Give again, word for word, the line holding "The ball in brown at 490,211 disappeared." and every line after it through the end of the data below. Omit pictures.

===== Extracted information

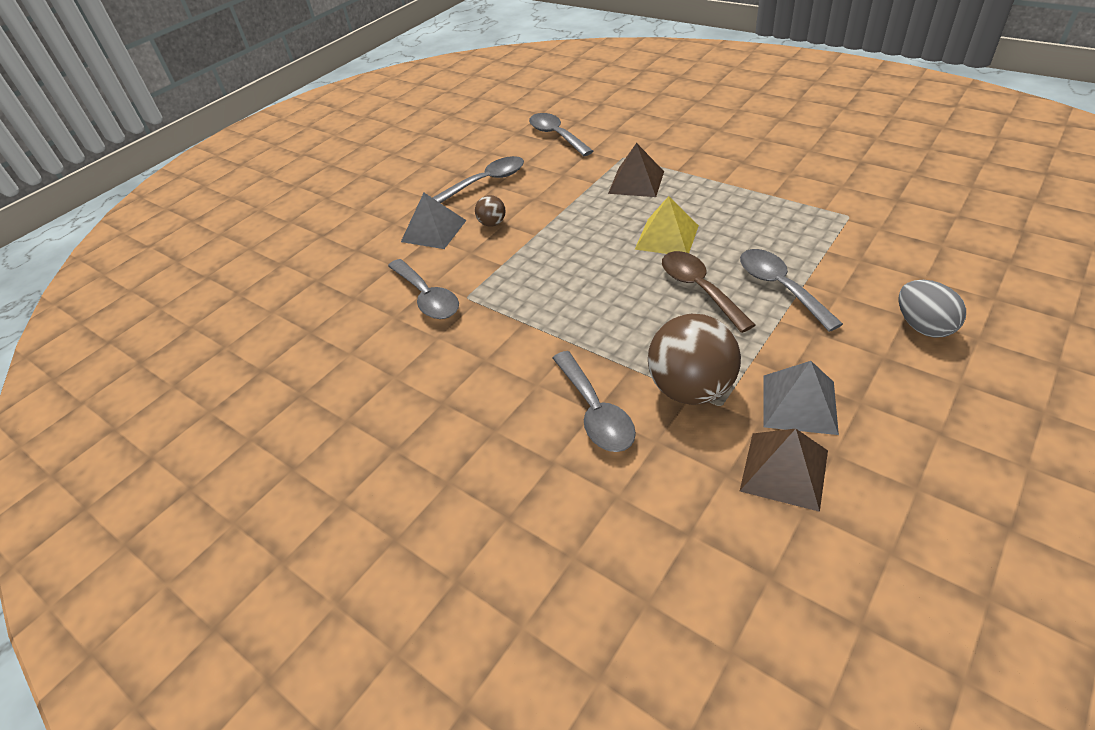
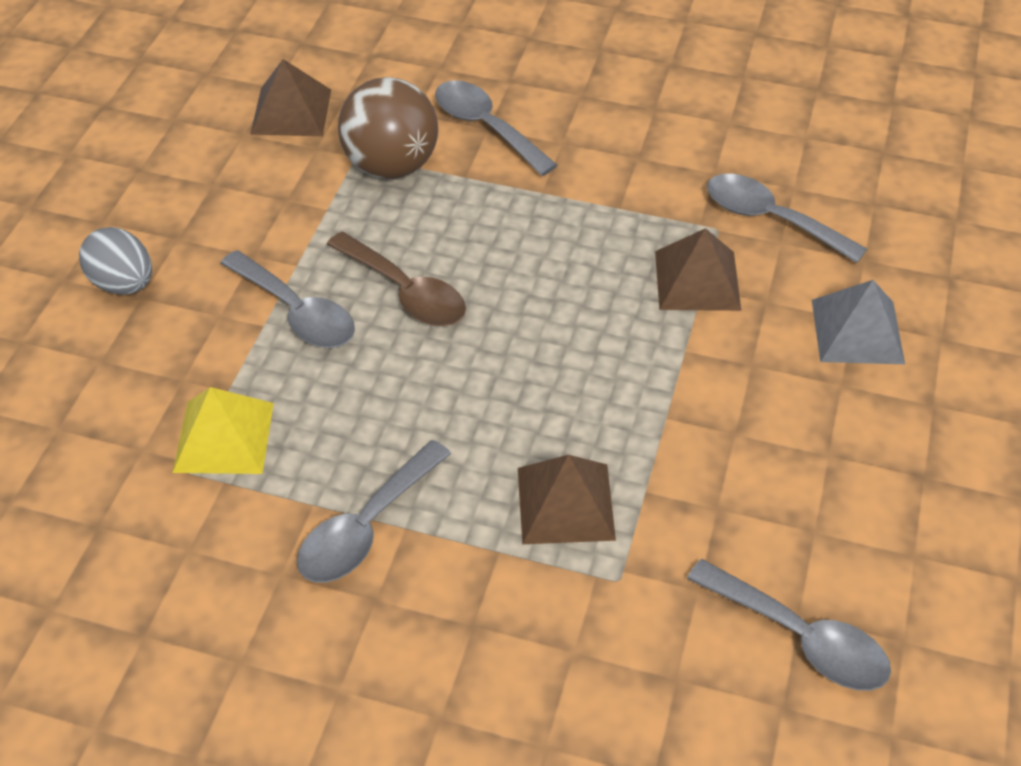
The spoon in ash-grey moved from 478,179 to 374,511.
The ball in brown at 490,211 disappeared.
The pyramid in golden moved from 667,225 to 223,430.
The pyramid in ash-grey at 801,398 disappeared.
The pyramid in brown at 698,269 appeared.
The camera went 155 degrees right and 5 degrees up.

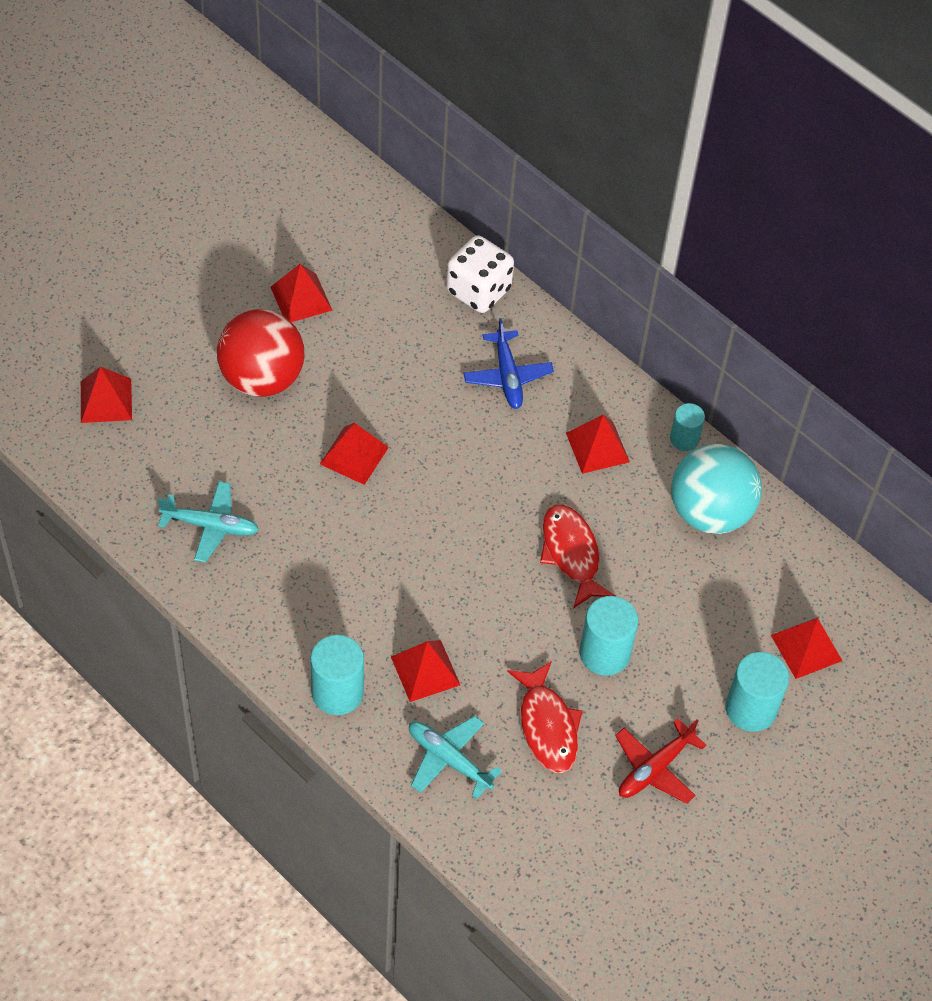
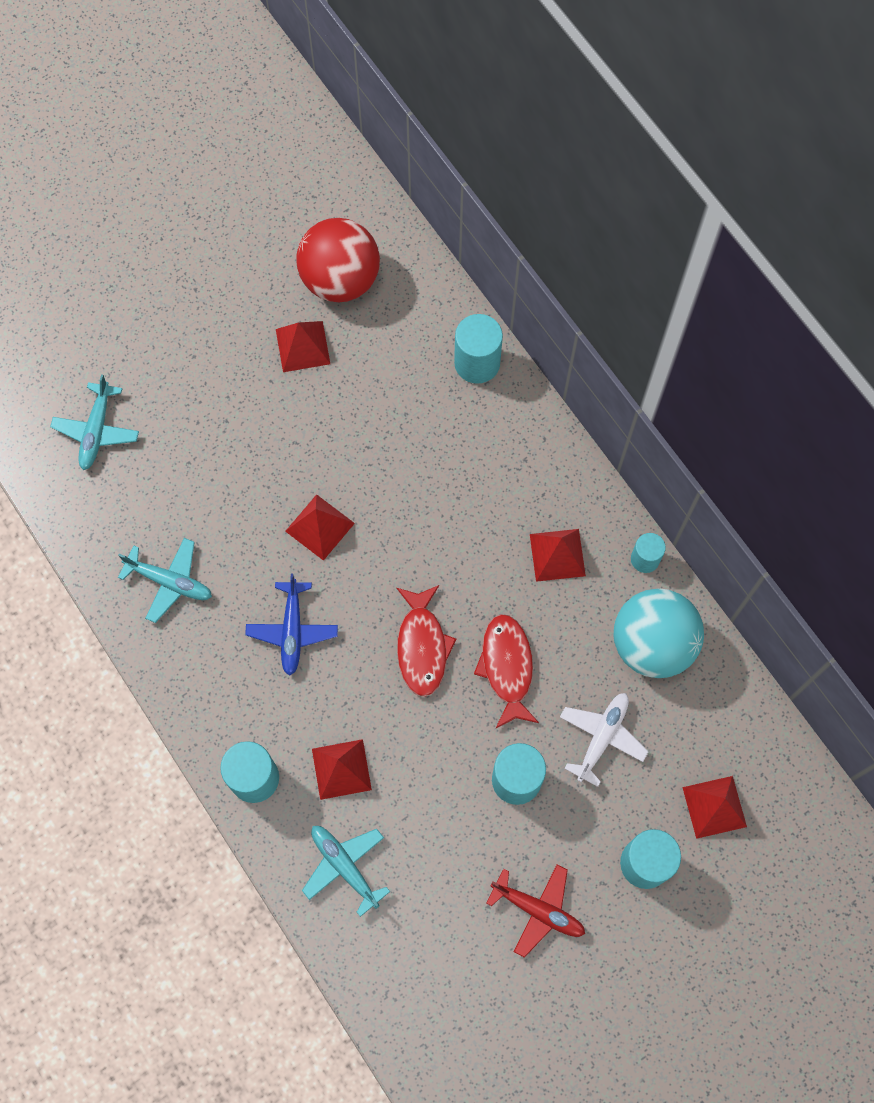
The dice in white at 480,274 was replaced by the cylinder in aqua at 478,349.
The ball in crimson moved from 260,353 to 338,260.
The plane in royal blue moved from 508,363 to 291,624.
The pyramid in crimson at 106,395 was replaced by the plane in aqua at 94,422.
The toy fish in crimson moved from 545,717 to 426,641.
The plane in crimson at 660,761 turned 120 degrees counterclockwise.
The plane in white at 604,740 appeared.
The camera went 15 degrees right and 15 degrees up.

==========

Result for this task
The ball in brown at 490,211 disappeared.
The pyramid in golden moved from 667,225 to 223,430.
The pyramid in ash-grey at 801,398 disappeared.
The pyramid in brown at 698,269 appeared.
The camera went 155 degrees right and 5 degrees up.

The dice in white at 480,274 was replaced by the cylinder in aqua at 478,349.
The ball in crimson moved from 260,353 to 338,260.
The plane in royal blue moved from 508,363 to 291,624.
The pyramid in crimson at 106,395 was replaced by the plane in aqua at 94,422.
The toy fish in crimson moved from 545,717 to 426,641.
The plane in crimson at 660,761 turned 120 degrees counterclockwise.
The plane in white at 604,740 appeared.
The camera went 15 degrees right and 15 degrees up.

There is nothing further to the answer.